*** Data under study Section Begins ***

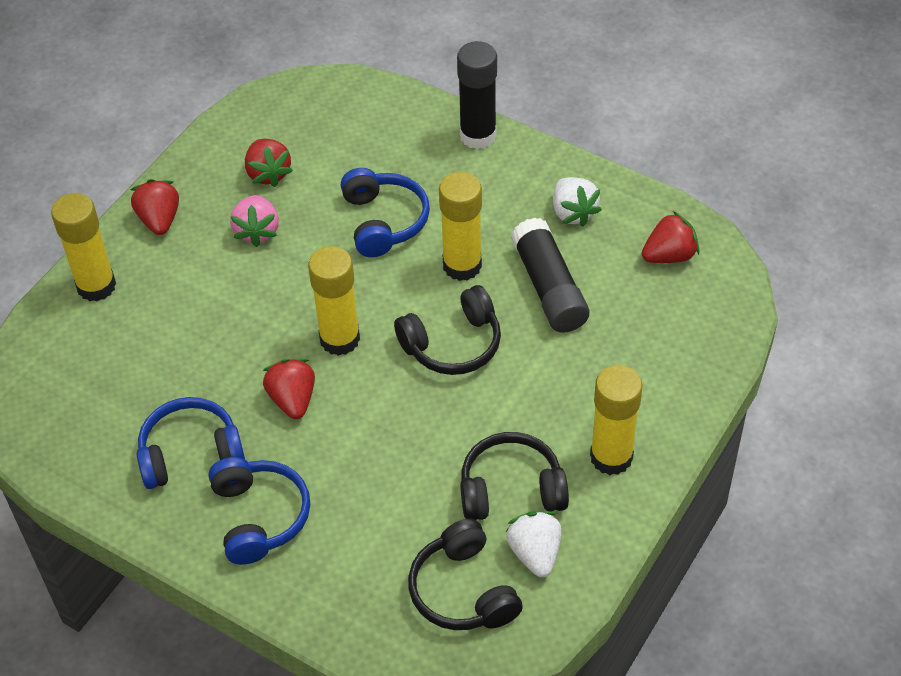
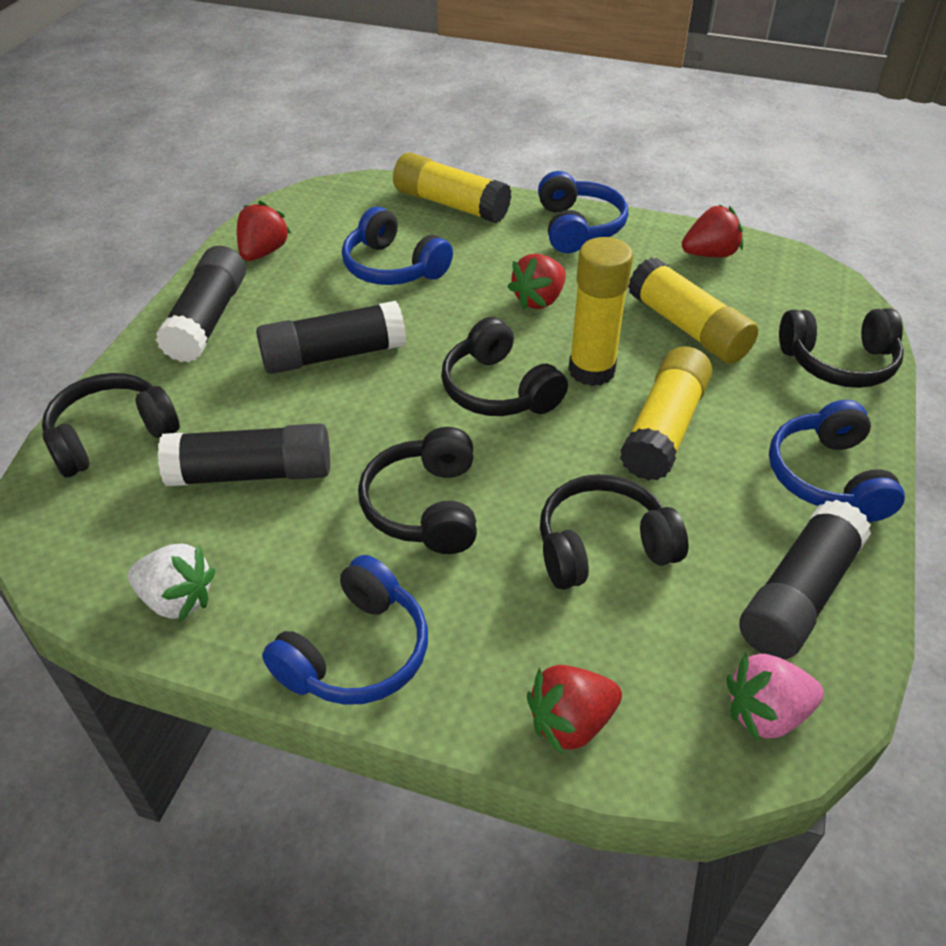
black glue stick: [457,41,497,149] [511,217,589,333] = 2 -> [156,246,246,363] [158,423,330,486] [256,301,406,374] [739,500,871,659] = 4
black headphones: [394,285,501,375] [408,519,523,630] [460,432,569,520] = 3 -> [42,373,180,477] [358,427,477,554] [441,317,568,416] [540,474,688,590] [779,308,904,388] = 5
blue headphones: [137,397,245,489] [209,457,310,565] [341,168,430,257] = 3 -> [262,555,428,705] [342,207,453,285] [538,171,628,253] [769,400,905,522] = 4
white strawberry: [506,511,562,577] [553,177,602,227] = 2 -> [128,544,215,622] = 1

*** Data under study Section Ends ***
*** Data under study Section Begins ***

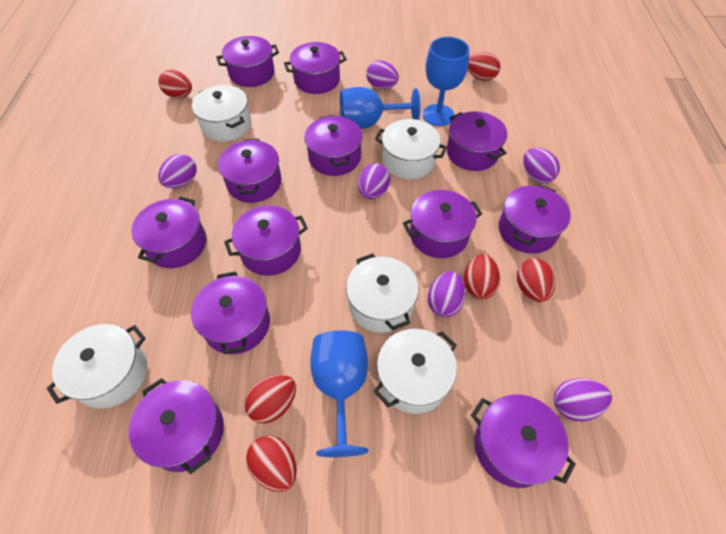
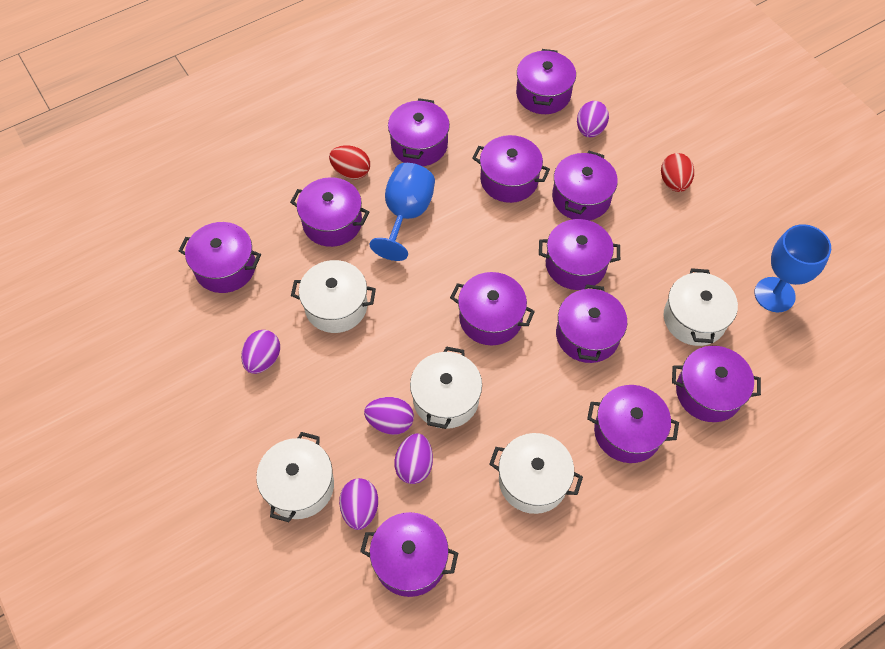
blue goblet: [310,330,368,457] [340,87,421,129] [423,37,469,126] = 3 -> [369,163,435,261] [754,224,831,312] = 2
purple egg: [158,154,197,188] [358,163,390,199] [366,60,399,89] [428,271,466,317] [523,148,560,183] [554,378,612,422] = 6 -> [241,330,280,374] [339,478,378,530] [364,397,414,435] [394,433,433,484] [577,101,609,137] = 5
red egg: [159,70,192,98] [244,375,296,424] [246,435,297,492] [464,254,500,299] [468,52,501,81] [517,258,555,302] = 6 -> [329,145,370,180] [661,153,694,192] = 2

*** Data under study Section Ends ***

» **Task**
Whatever else the listing above holds, retype exactly only the lines from the one containing "black glue stick: [457,41,497,149]" to the one containing "white strawberry: [506,511,562,577]", both ends kept.

» **Completed task**
black glue stick: [457,41,497,149] [511,217,589,333] = 2 -> [156,246,246,363] [158,423,330,486] [256,301,406,374] [739,500,871,659] = 4
black headphones: [394,285,501,375] [408,519,523,630] [460,432,569,520] = 3 -> [42,373,180,477] [358,427,477,554] [441,317,568,416] [540,474,688,590] [779,308,904,388] = 5
blue headphones: [137,397,245,489] [209,457,310,565] [341,168,430,257] = 3 -> [262,555,428,705] [342,207,453,285] [538,171,628,253] [769,400,905,522] = 4
white strawberry: [506,511,562,577] [553,177,602,227] = 2 -> [128,544,215,622] = 1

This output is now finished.